=== GIVEN DATA ===
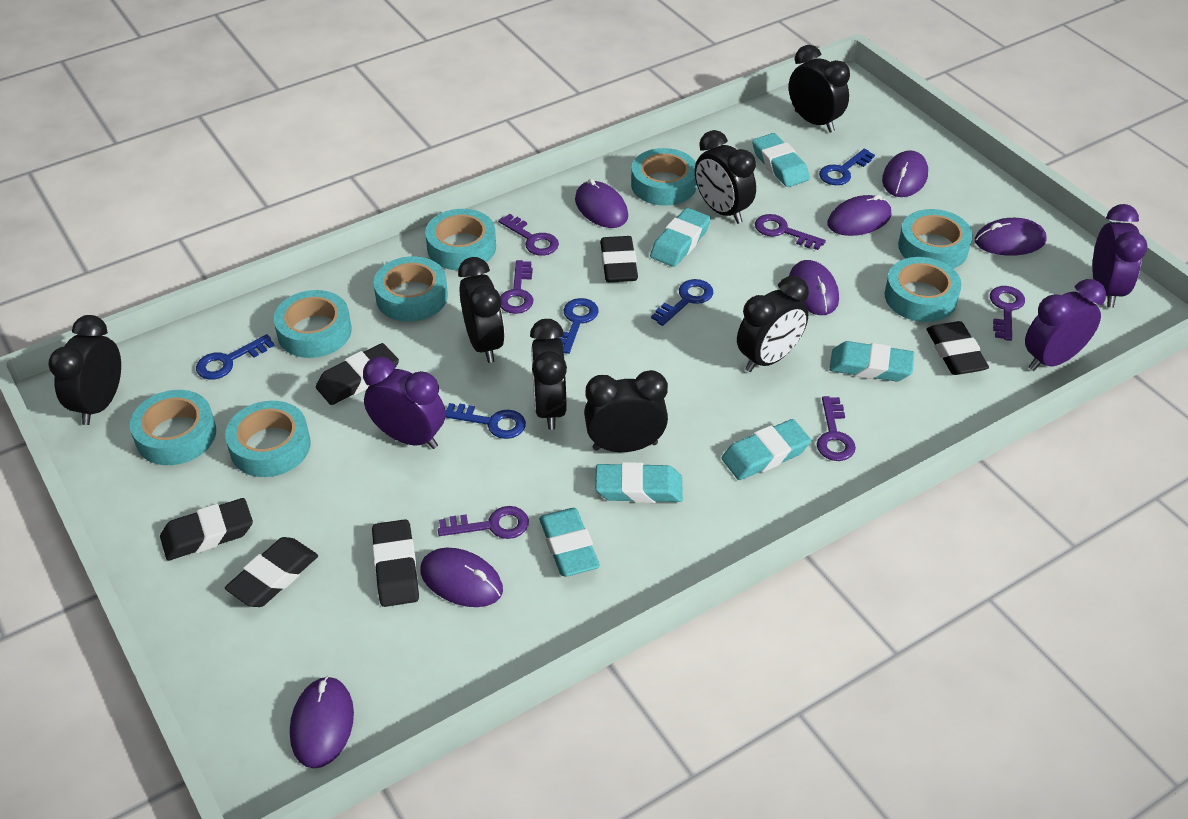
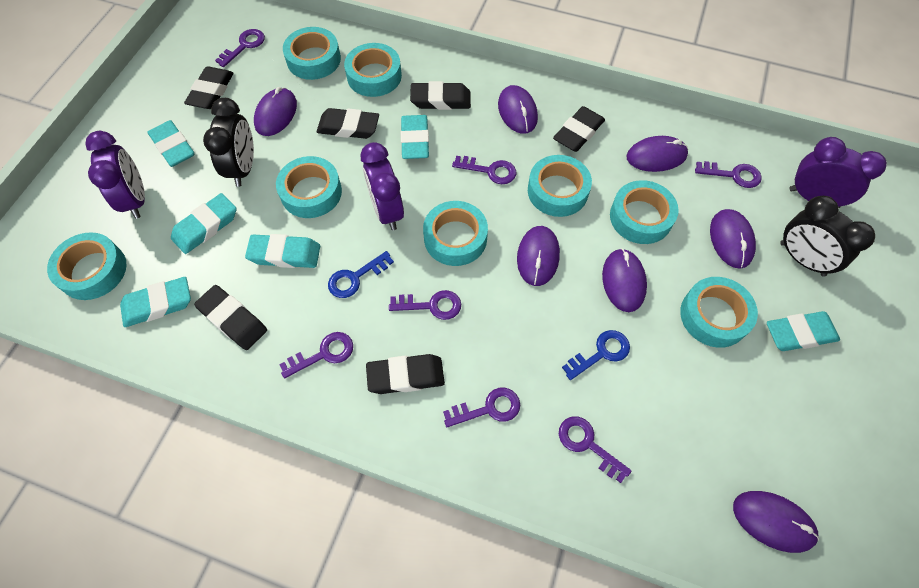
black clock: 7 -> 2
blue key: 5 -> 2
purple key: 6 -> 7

==

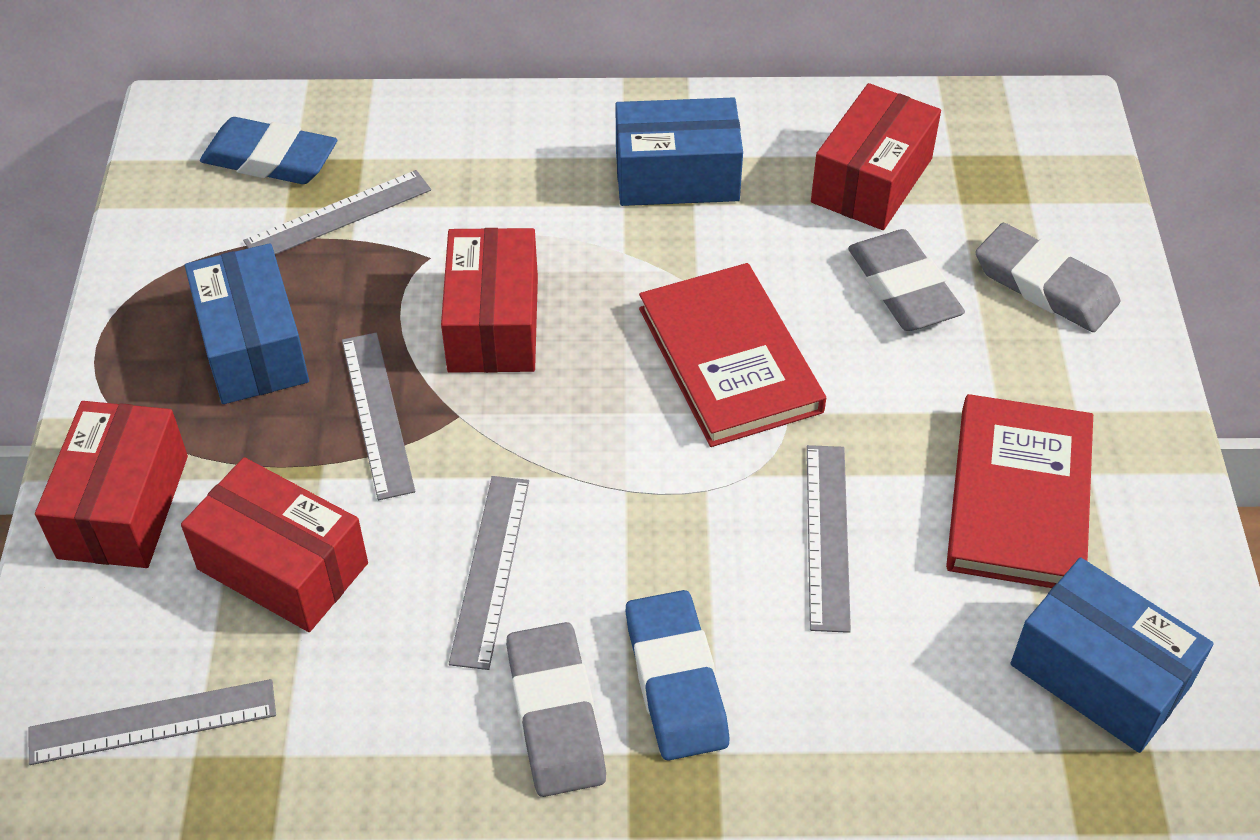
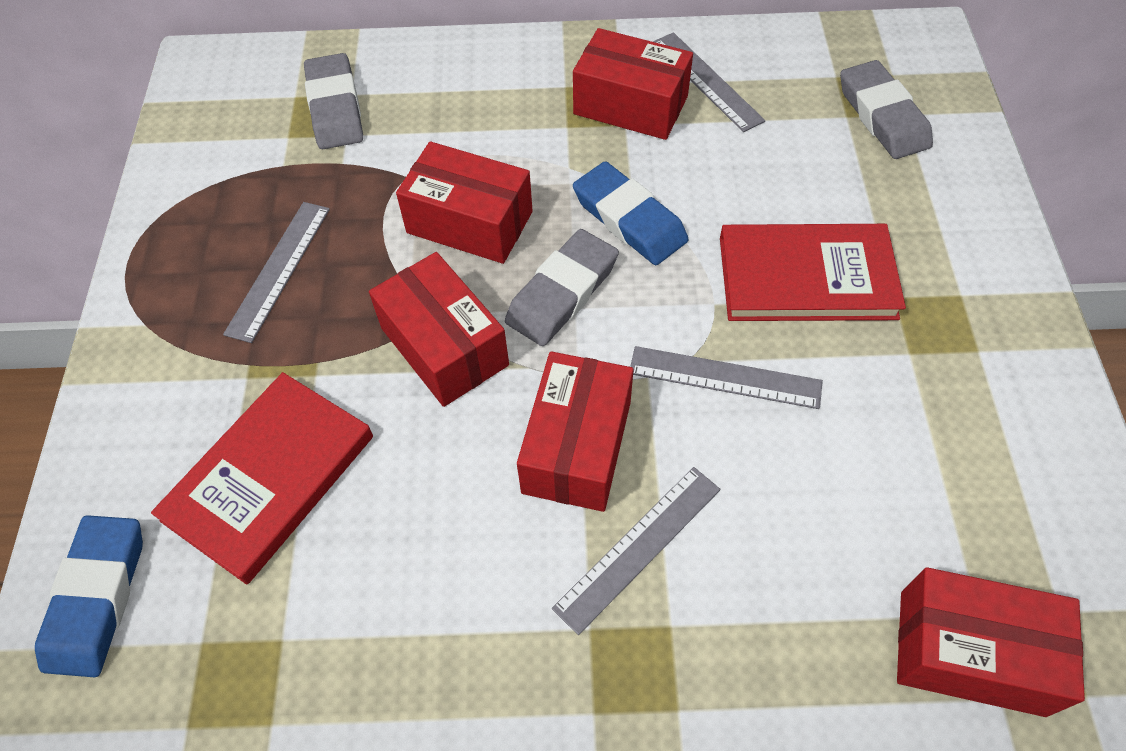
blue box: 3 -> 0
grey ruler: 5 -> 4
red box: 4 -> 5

* * *

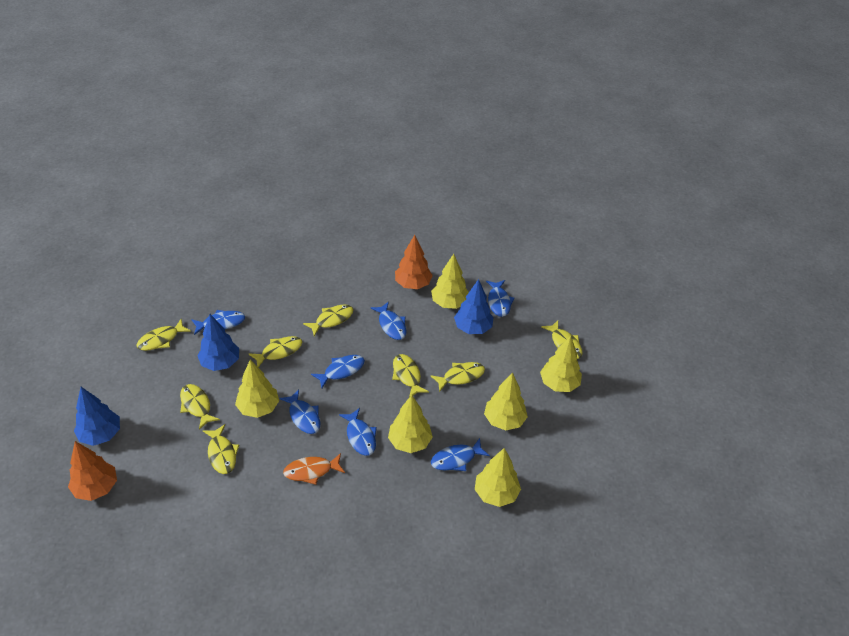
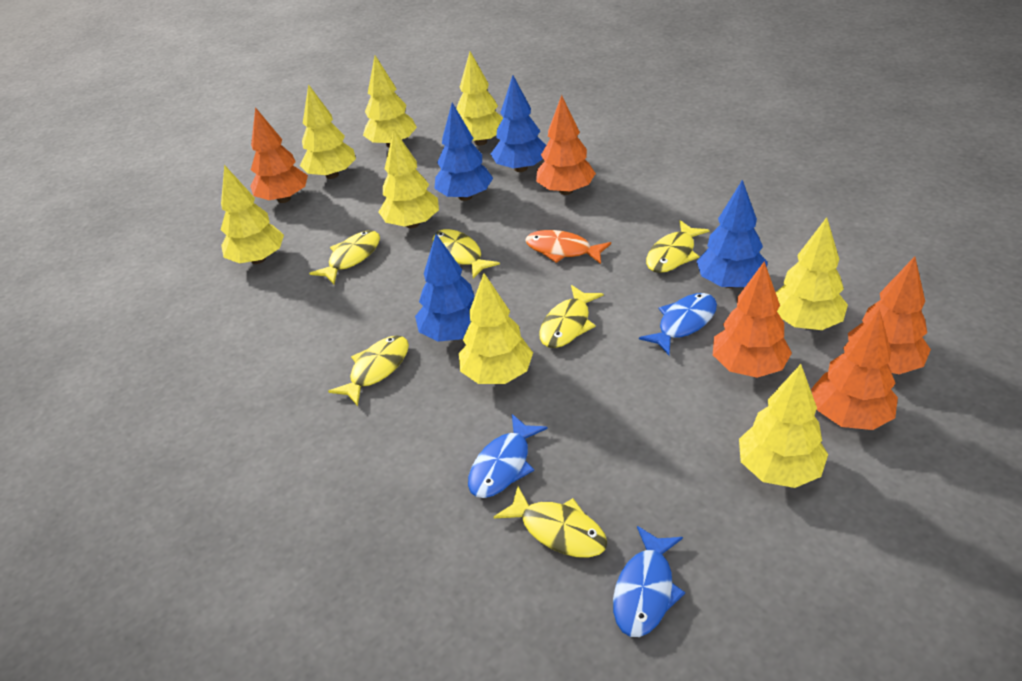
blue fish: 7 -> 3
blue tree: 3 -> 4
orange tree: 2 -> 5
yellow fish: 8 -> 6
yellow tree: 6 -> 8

=== TASK OBJECTIVE ===
Show the lines of the records above that mention "blue".

=== EXERCISE RESPONSE ===
blue key: 5 -> 2
blue box: 3 -> 0
blue fish: 7 -> 3
blue tree: 3 -> 4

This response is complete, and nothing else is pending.